_Task requirements:_ A verbatim copy of the full data, with no pictures, is the expected answer.

_Data excerpt:_
/---

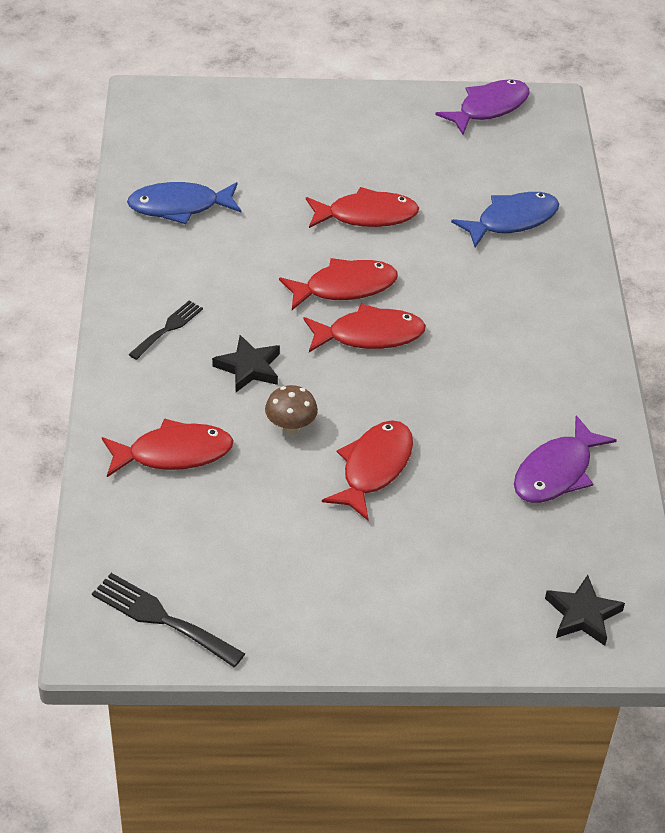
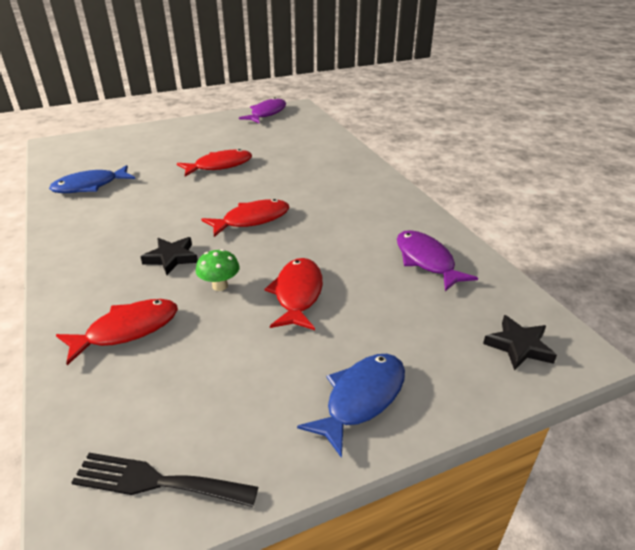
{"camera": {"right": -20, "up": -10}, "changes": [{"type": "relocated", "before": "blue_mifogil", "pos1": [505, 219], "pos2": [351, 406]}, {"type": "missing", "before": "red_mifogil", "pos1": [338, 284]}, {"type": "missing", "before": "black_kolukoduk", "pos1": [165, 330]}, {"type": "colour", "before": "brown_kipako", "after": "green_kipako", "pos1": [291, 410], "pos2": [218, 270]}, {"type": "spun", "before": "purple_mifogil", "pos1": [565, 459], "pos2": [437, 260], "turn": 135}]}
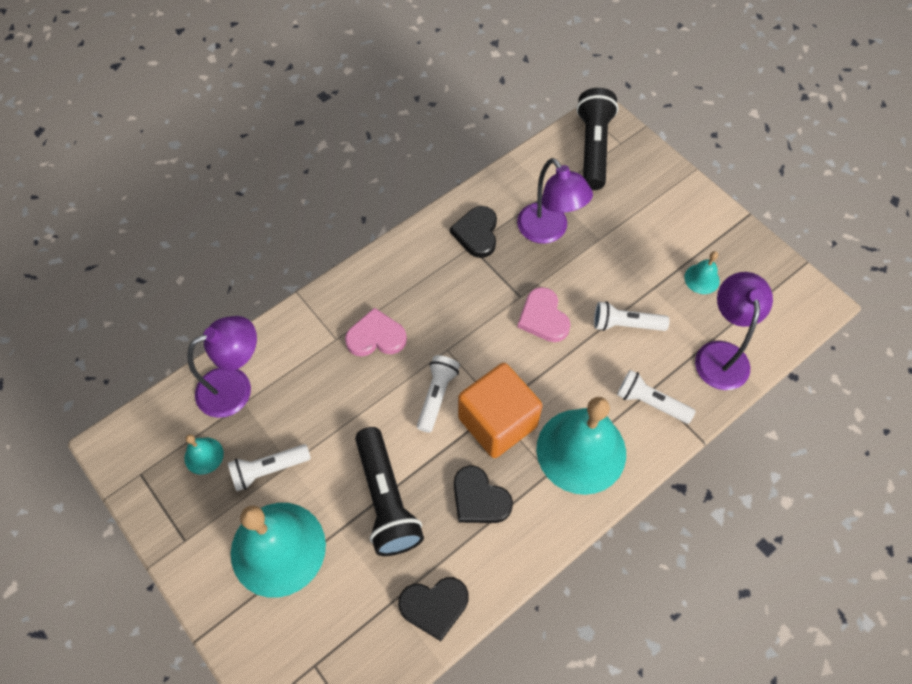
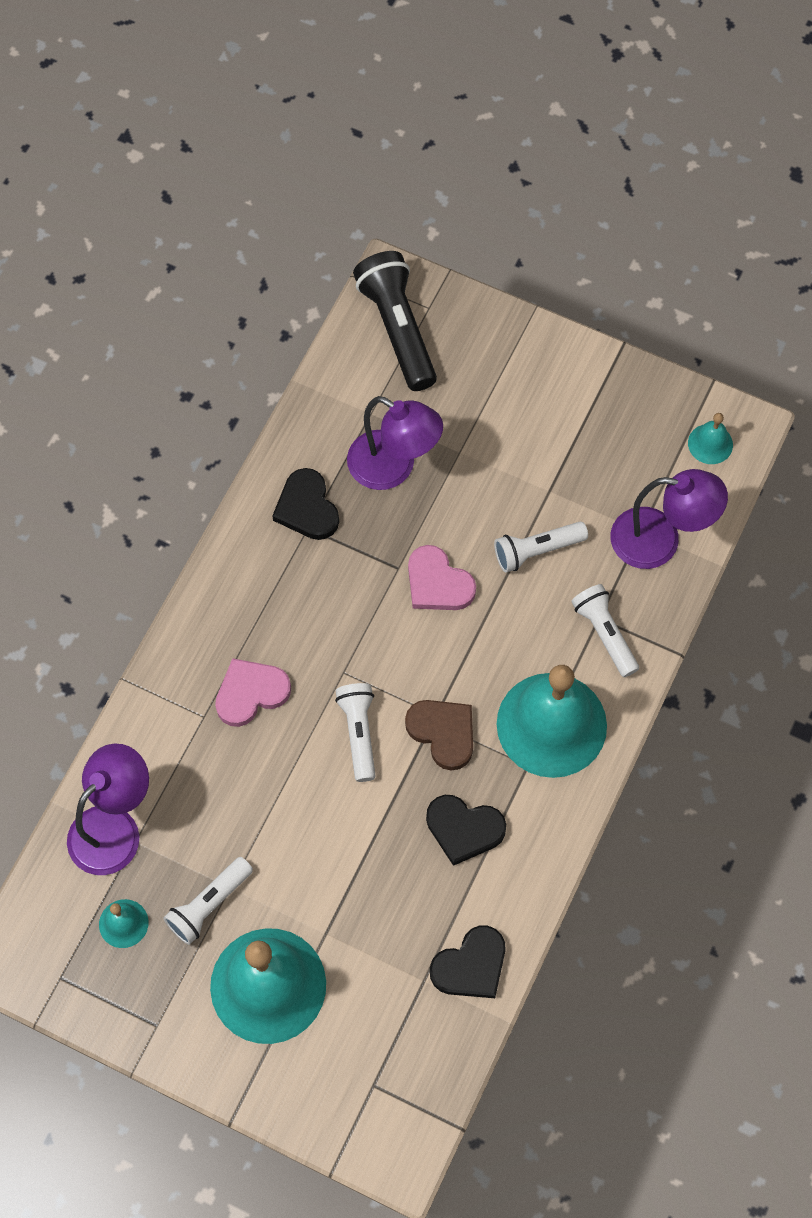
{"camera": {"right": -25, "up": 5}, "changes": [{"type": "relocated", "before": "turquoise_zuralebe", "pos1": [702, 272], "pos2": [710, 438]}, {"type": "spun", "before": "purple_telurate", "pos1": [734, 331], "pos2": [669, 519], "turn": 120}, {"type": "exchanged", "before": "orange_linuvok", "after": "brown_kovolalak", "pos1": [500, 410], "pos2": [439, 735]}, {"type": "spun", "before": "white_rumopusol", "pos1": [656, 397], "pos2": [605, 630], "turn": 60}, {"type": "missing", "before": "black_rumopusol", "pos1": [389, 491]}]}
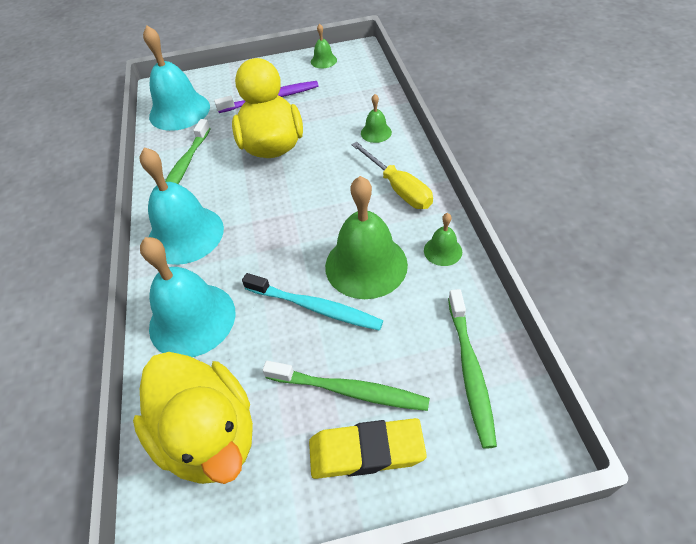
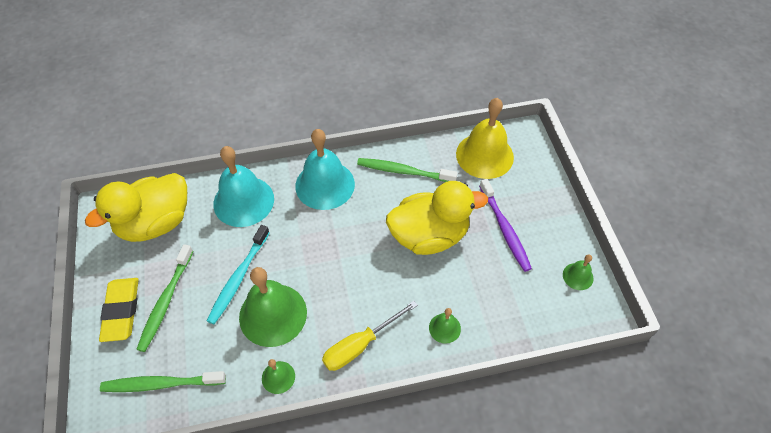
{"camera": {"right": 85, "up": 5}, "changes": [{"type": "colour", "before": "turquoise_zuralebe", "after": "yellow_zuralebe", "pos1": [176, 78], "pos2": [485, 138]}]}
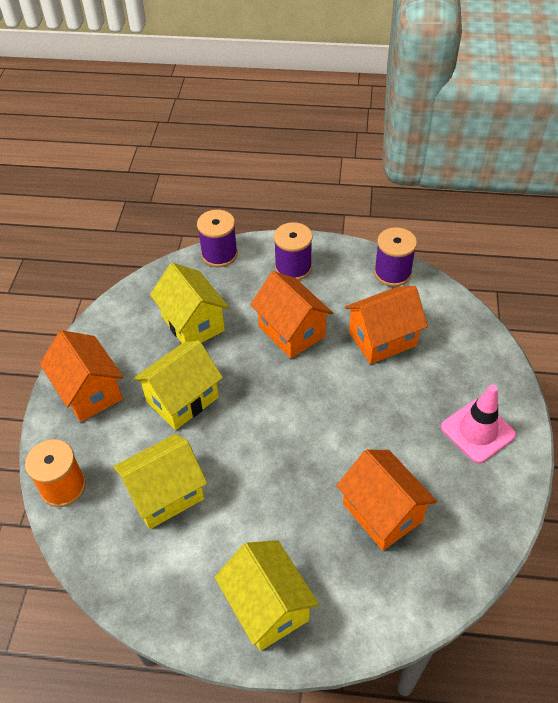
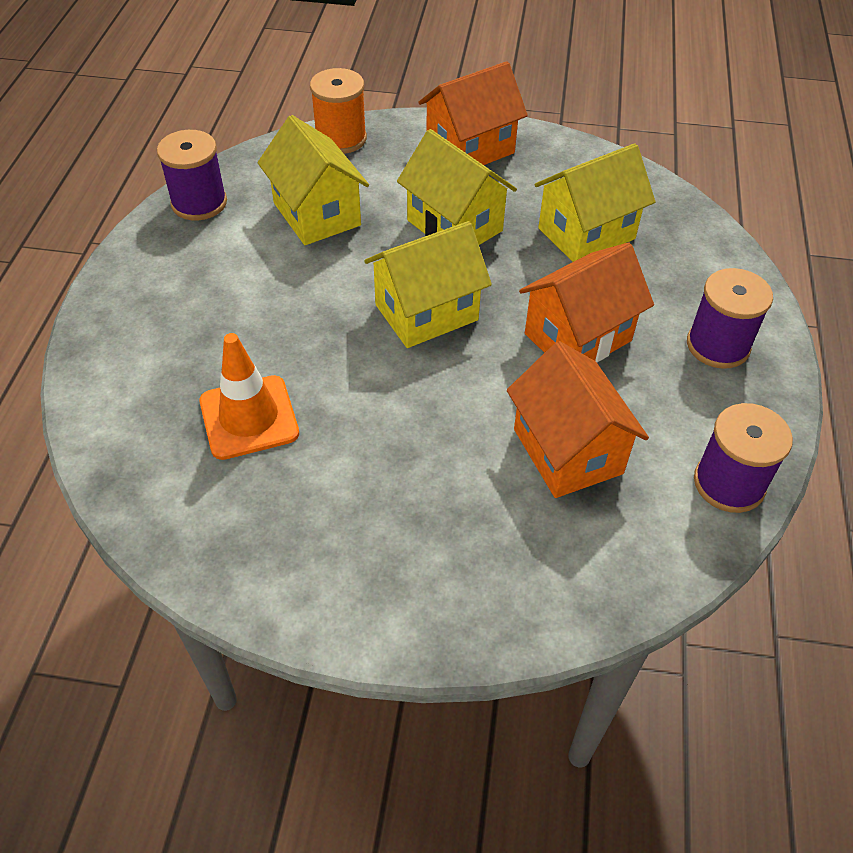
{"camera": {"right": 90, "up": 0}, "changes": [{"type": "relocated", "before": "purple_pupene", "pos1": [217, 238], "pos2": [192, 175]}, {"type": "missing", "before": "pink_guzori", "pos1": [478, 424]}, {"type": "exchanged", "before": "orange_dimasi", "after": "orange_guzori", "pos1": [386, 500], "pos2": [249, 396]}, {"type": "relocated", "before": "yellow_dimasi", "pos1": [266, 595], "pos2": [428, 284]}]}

\---

_Solution to this problem:_
{"camera": {"right": -20, "up": -10}, "changes": [{"type": "relocated", "before": "blue_mifogil", "pos1": [505, 219], "pos2": [351, 406]}, {"type": "missing", "before": "red_mifogil", "pos1": [338, 284]}, {"type": "missing", "before": "black_kolukoduk", "pos1": [165, 330]}, {"type": "colour", "before": "brown_kipako", "after": "green_kipako", "pos1": [291, 410], "pos2": [218, 270]}, {"type": "spun", "before": "purple_mifogil", "pos1": [565, 459], "pos2": [437, 260], "turn": 135}]}
{"camera": {"right": -25, "up": 5}, "changes": [{"type": "relocated", "before": "turquoise_zuralebe", "pos1": [702, 272], "pos2": [710, 438]}, {"type": "spun", "before": "purple_telurate", "pos1": [734, 331], "pos2": [669, 519], "turn": 120}, {"type": "exchanged", "before": "orange_linuvok", "after": "brown_kovolalak", "pos1": [500, 410], "pos2": [439, 735]}, {"type": "spun", "before": "white_rumopusol", "pos1": [656, 397], "pos2": [605, 630], "turn": 60}, {"type": "missing", "before": "black_rumopusol", "pos1": [389, 491]}]}
{"camera": {"right": 85, "up": 5}, "changes": [{"type": "colour", "before": "turquoise_zuralebe", "after": "yellow_zuralebe", "pos1": [176, 78], "pos2": [485, 138]}]}
{"camera": {"right": 90, "up": 0}, "changes": [{"type": "relocated", "before": "purple_pupene", "pos1": [217, 238], "pos2": [192, 175]}, {"type": "missing", "before": "pink_guzori", "pos1": [478, 424]}, {"type": "exchanged", "before": "orange_dimasi", "after": "orange_guzori", "pos1": [386, 500], "pos2": [249, 396]}, {"type": "relocated", "before": "yellow_dimasi", "pos1": [266, 595], "pos2": [428, 284]}]}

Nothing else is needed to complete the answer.